### LISTED RECORDS:

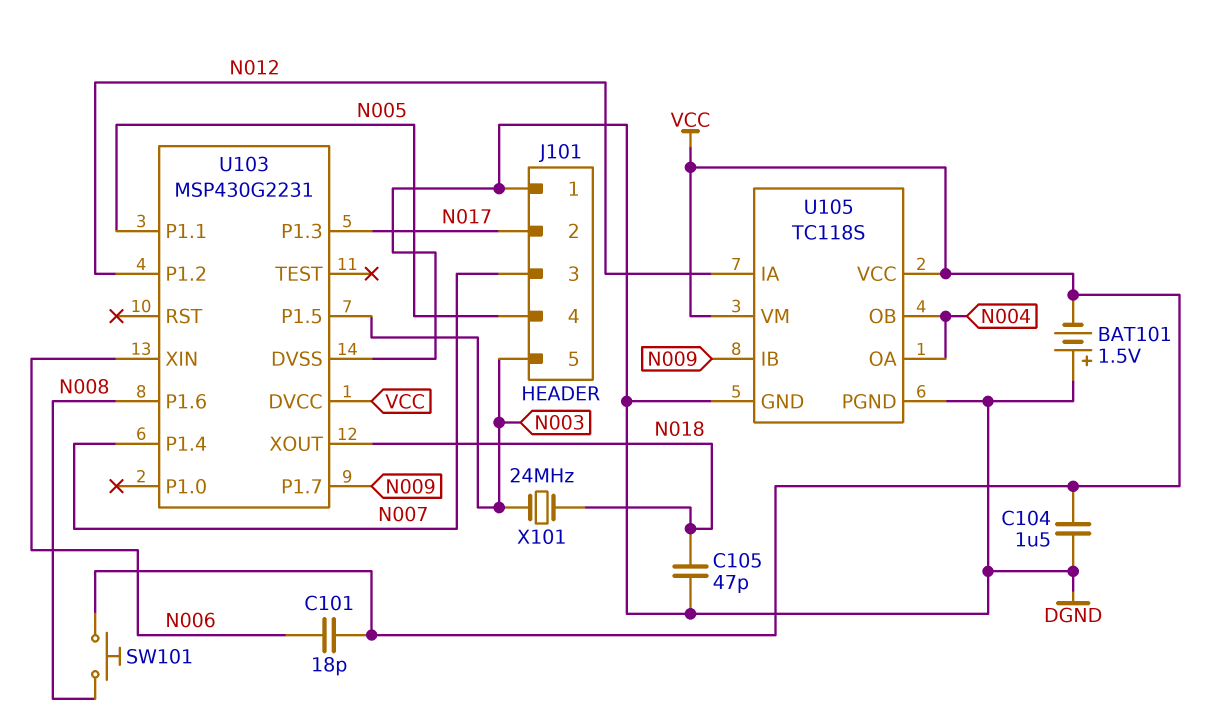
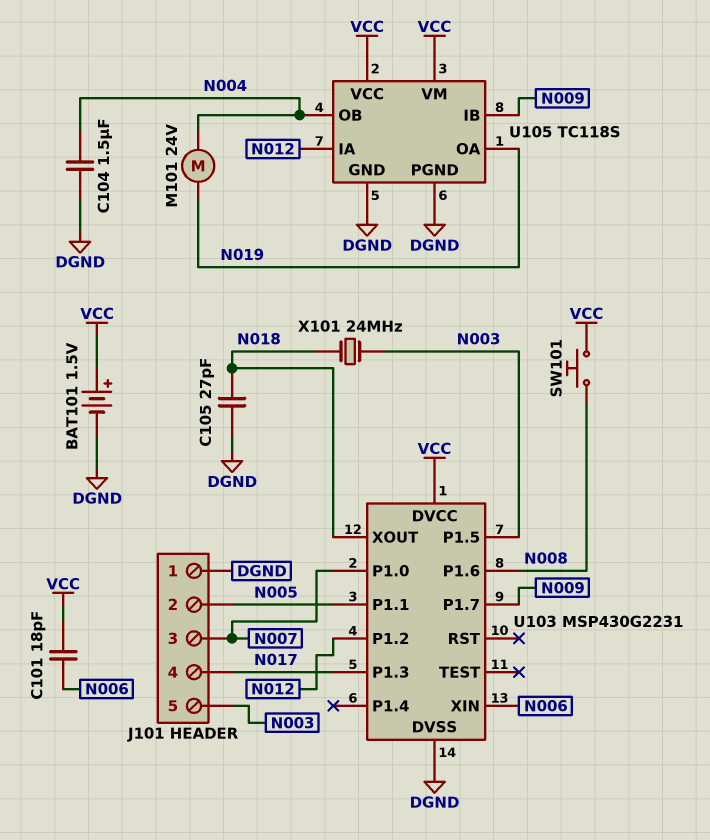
BAT101: 1.5V (plus DGND, minus VCC) -> 1.5V (plus VCC, minus DGND)
C104: 1.5uF (DGND, VCC) -> 1.5uF (DGND, N004)
C105: 47pF (DGND, N018) -> 27pF (DGND, N018)
J101 pin 2: N017 -> N005
J101 pin 4: N005 -> N017
M101: none -> motor 24V (N004, N019)
U103 pin P1.0: none -> N007
U103 pin P1.4: N007 -> none
U105 pin OA: N004 -> N019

### TRY IT:
Please repeat each record above precisely, with the pictures left out.

### TASK RESPONSE:
BAT101: 1.5V (plus DGND, minus VCC) -> 1.5V (plus VCC, minus DGND)
C104: 1.5uF (DGND, VCC) -> 1.5uF (DGND, N004)
C105: 47pF (DGND, N018) -> 27pF (DGND, N018)
J101 pin 2: N017 -> N005
J101 pin 4: N005 -> N017
M101: none -> motor 24V (N004, N019)
U103 pin P1.0: none -> N007
U103 pin P1.4: N007 -> none
U105 pin OA: N004 -> N019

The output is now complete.